Before-and-after change records
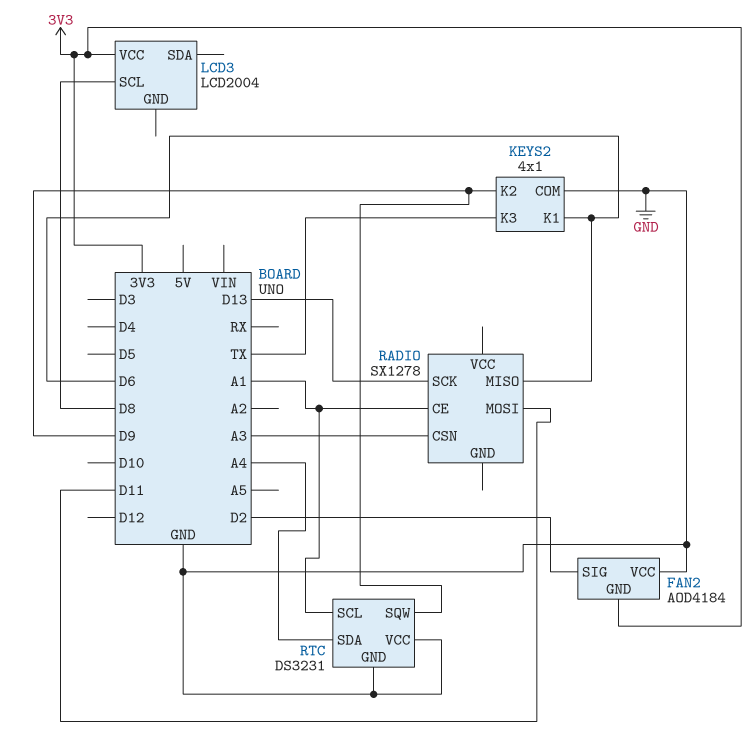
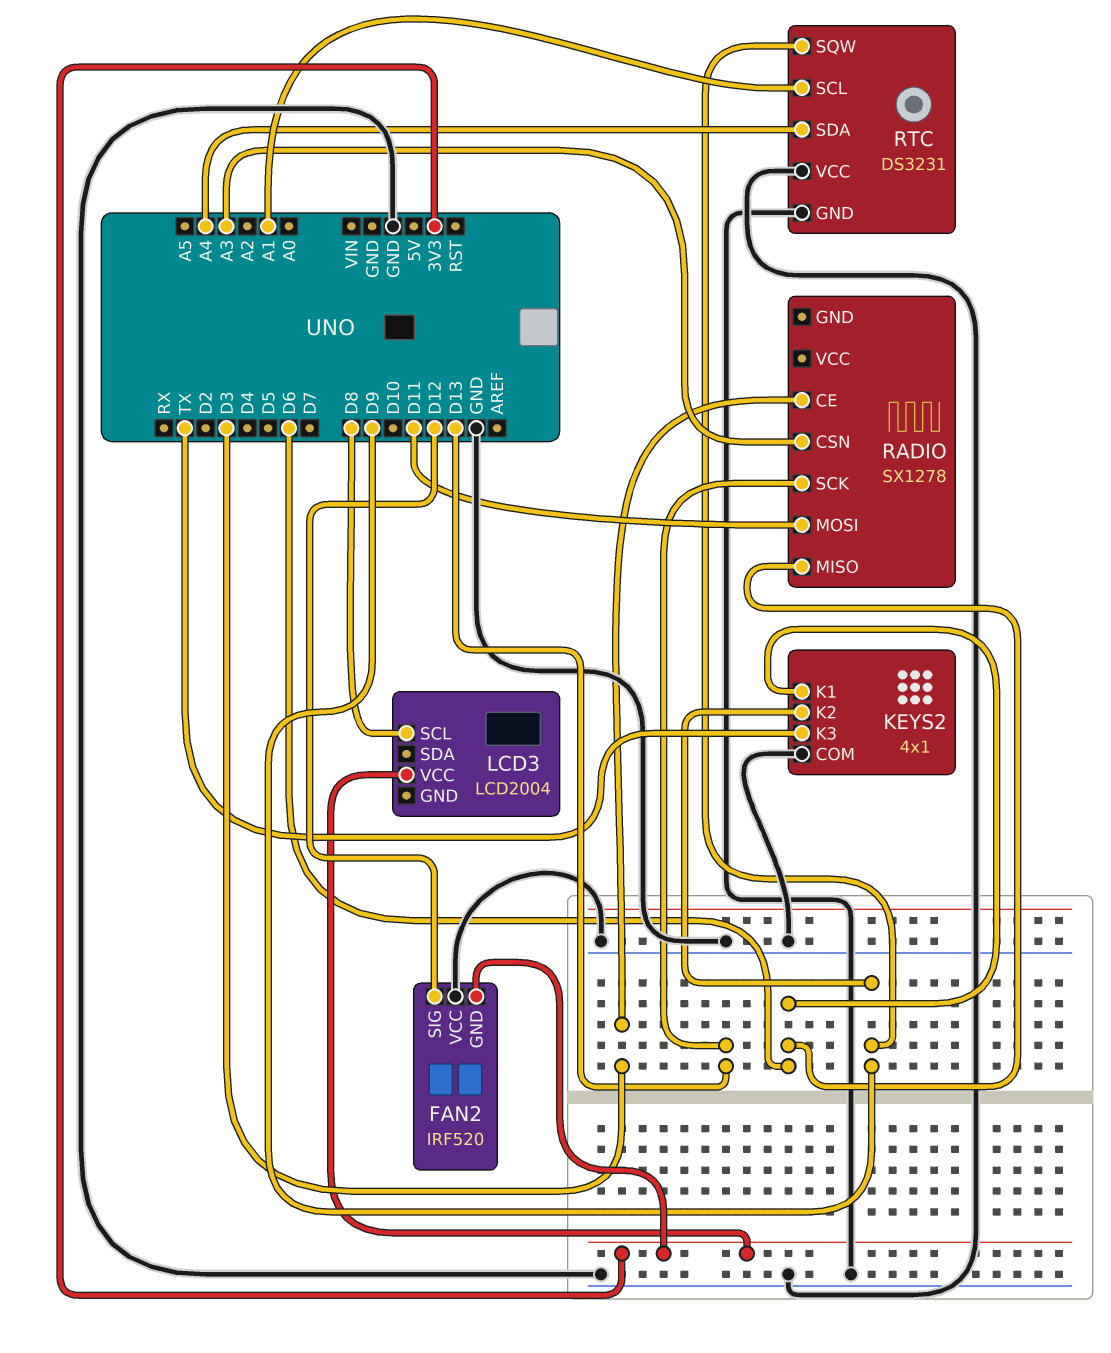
FAN2: AOD4184 -> IRF520
FAN2 pin SIG: D2 -> D12
RADIO pin CE: A1 -> D3

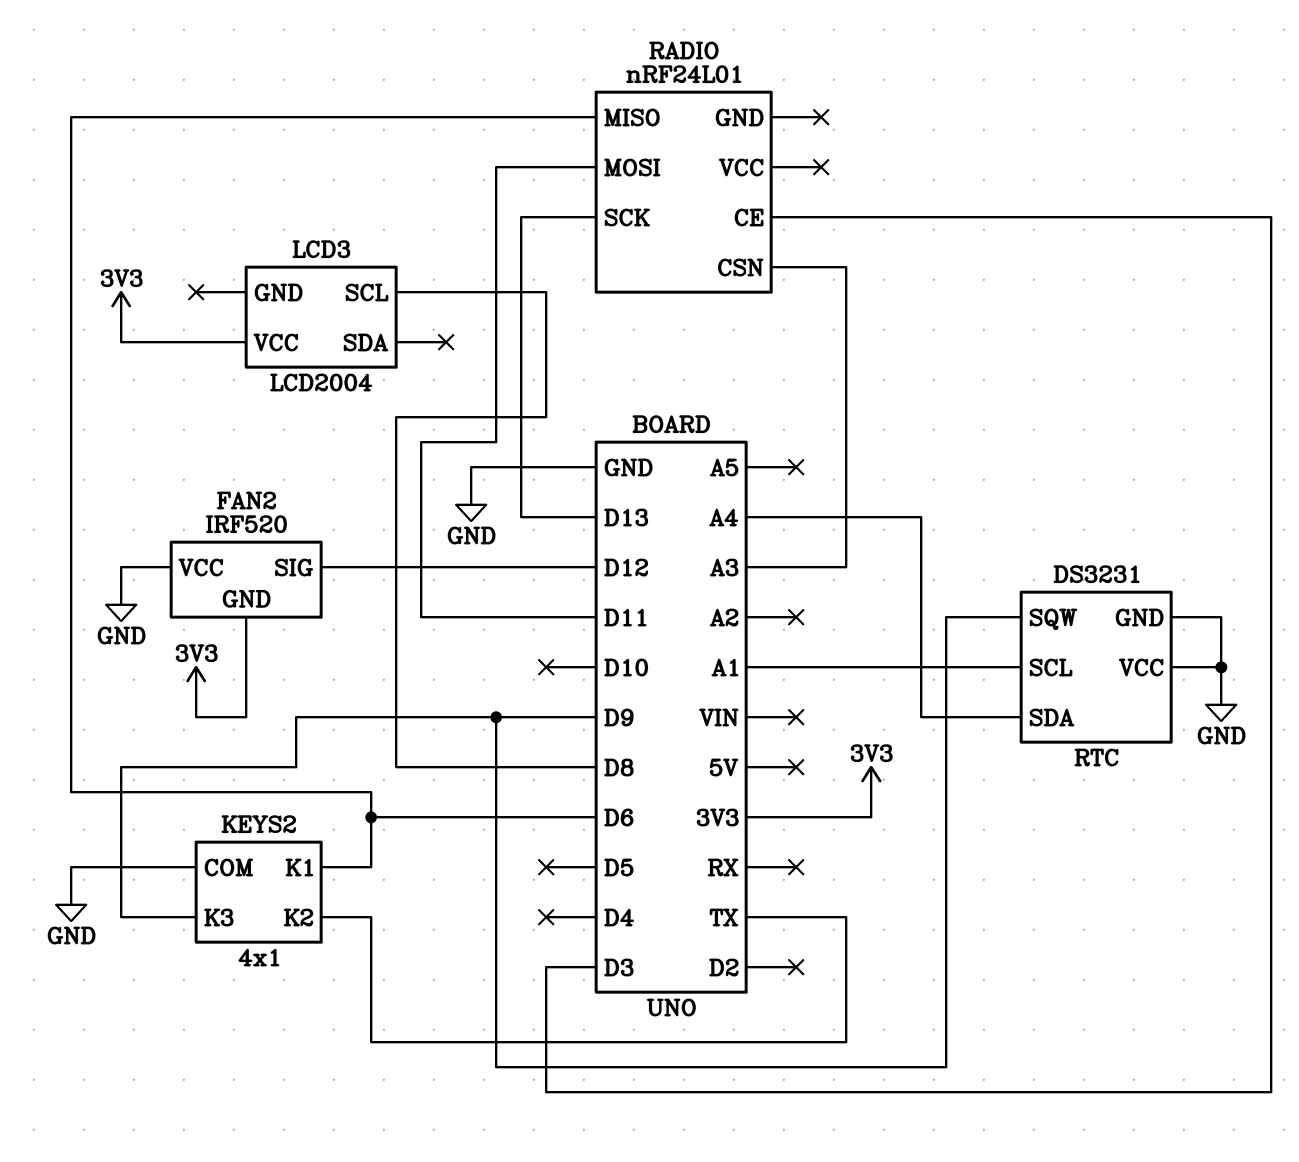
KEYS2 pin K2: D9 -> TX
KEYS2 pin K3: TX -> D9
RADIO: SX1278 -> nRF24L01

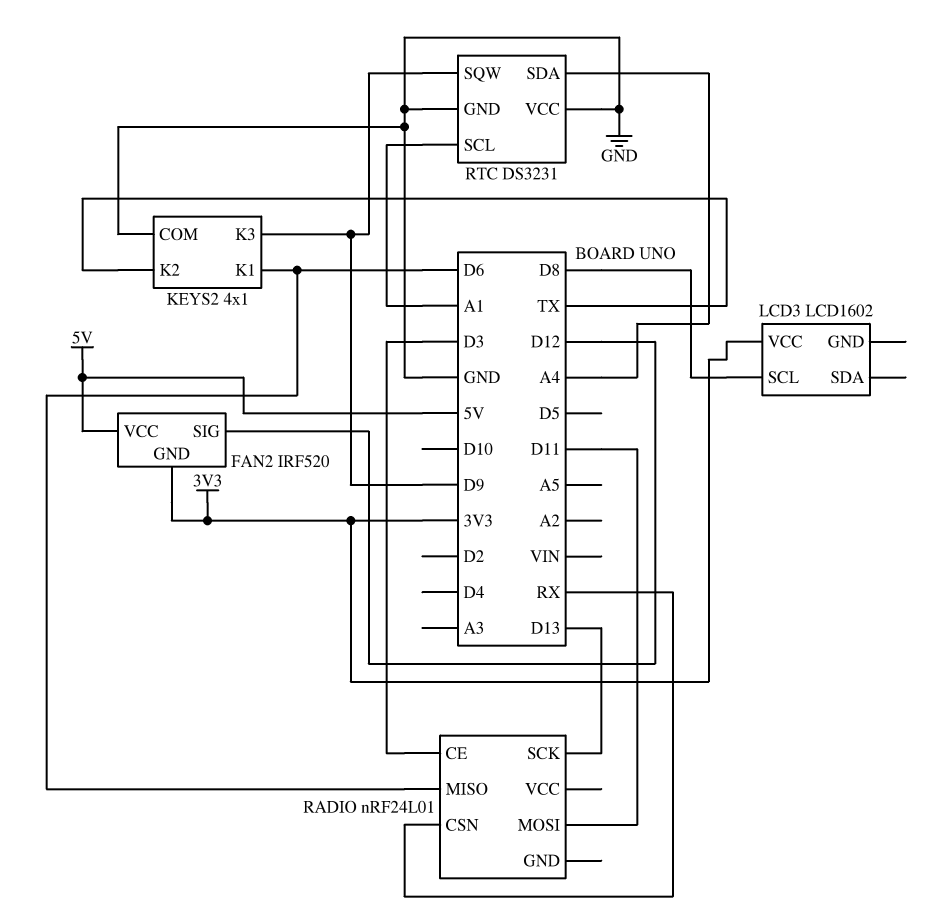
FAN2 pin VCC: GND -> 5V
LCD3: LCD2004 -> LCD1602
RADIO pin CSN: A3 -> RX

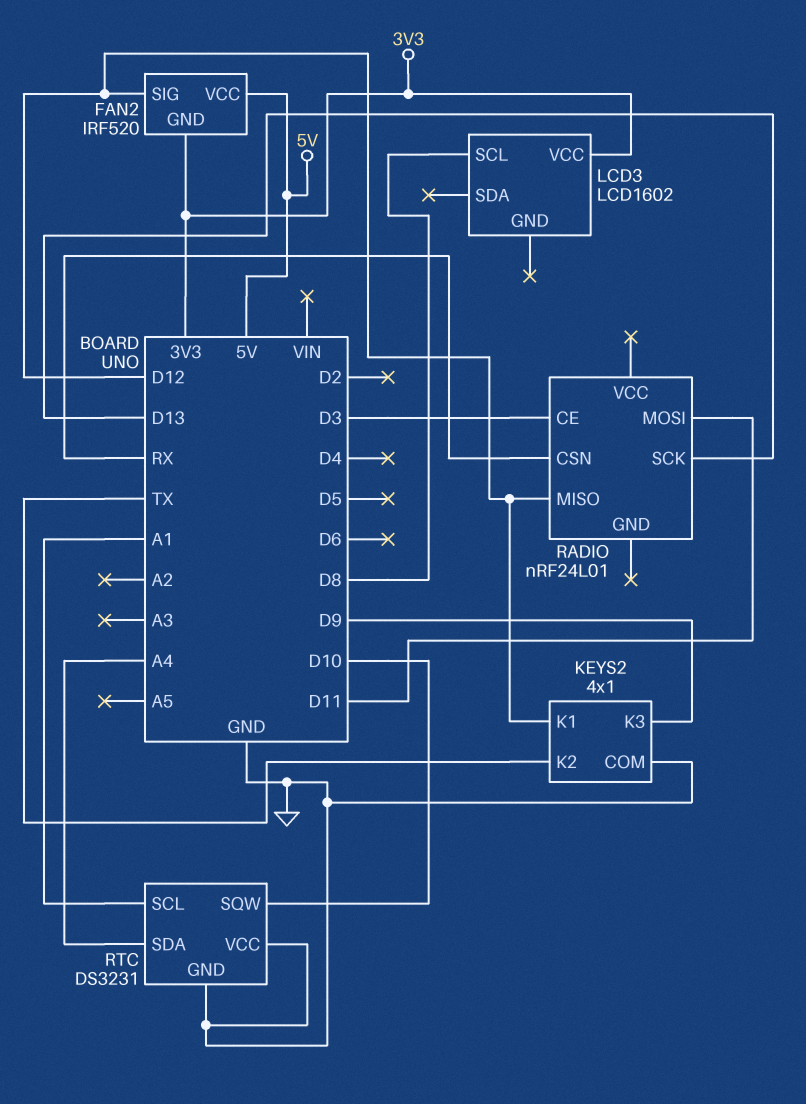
KEYS2 pin K1: D6 -> D12
RADIO pin MISO: D6 -> D12
RTC pin SQW: D9 -> D10

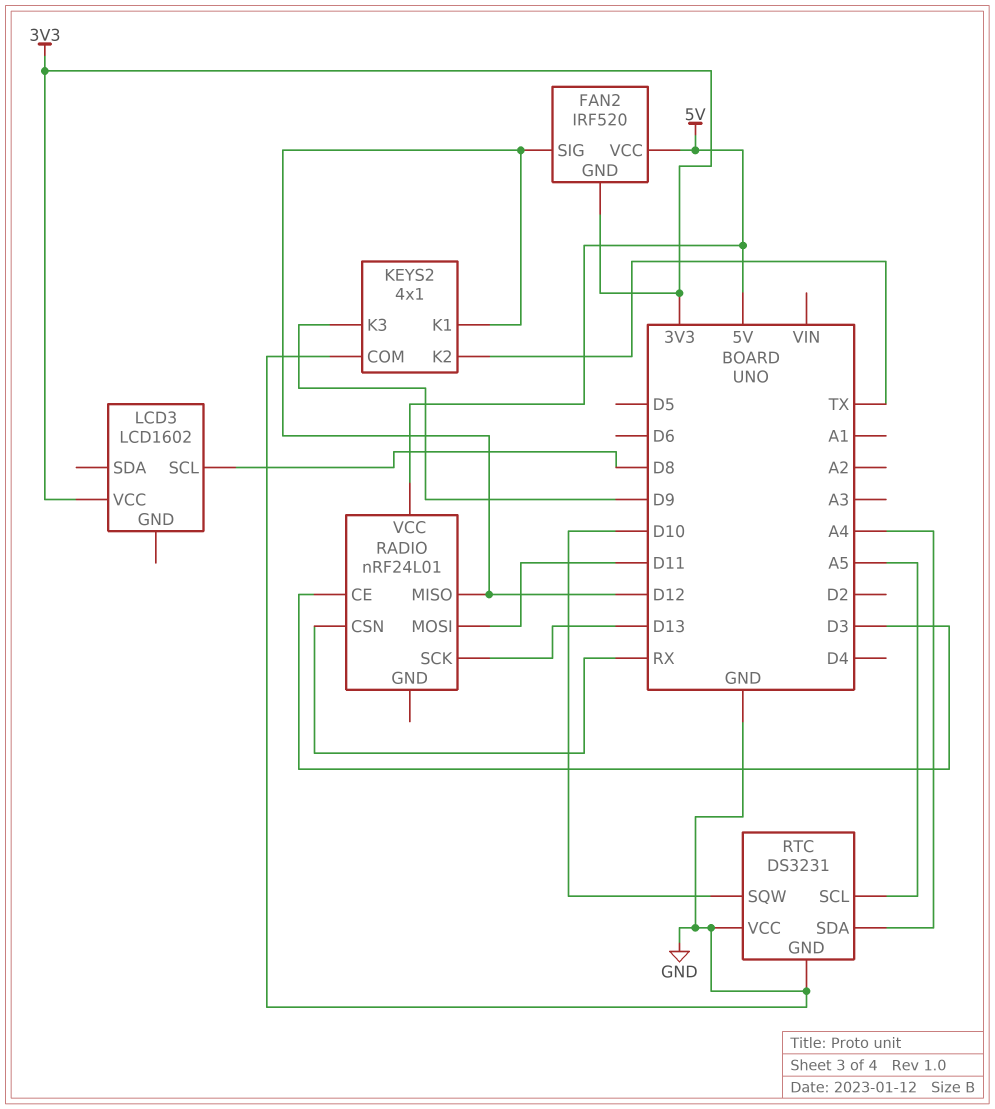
RADIO pin VCC: none -> 5V
RTC pin SCL: A1 -> A5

### [Brief]
Quote each record exactly as it stands, minus the pictures.

### [Answer below]
FAN2: AOD4184 -> IRF520
FAN2 pin SIG: D2 -> D12
RADIO pin CE: A1 -> D3

KEYS2 pin K2: D9 -> TX
KEYS2 pin K3: TX -> D9
RADIO: SX1278 -> nRF24L01

FAN2 pin VCC: GND -> 5V
LCD3: LCD2004 -> LCD1602
RADIO pin CSN: A3 -> RX

KEYS2 pin K1: D6 -> D12
RADIO pin MISO: D6 -> D12
RTC pin SQW: D9 -> D10

RADIO pin VCC: none -> 5V
RTC pin SCL: A1 -> A5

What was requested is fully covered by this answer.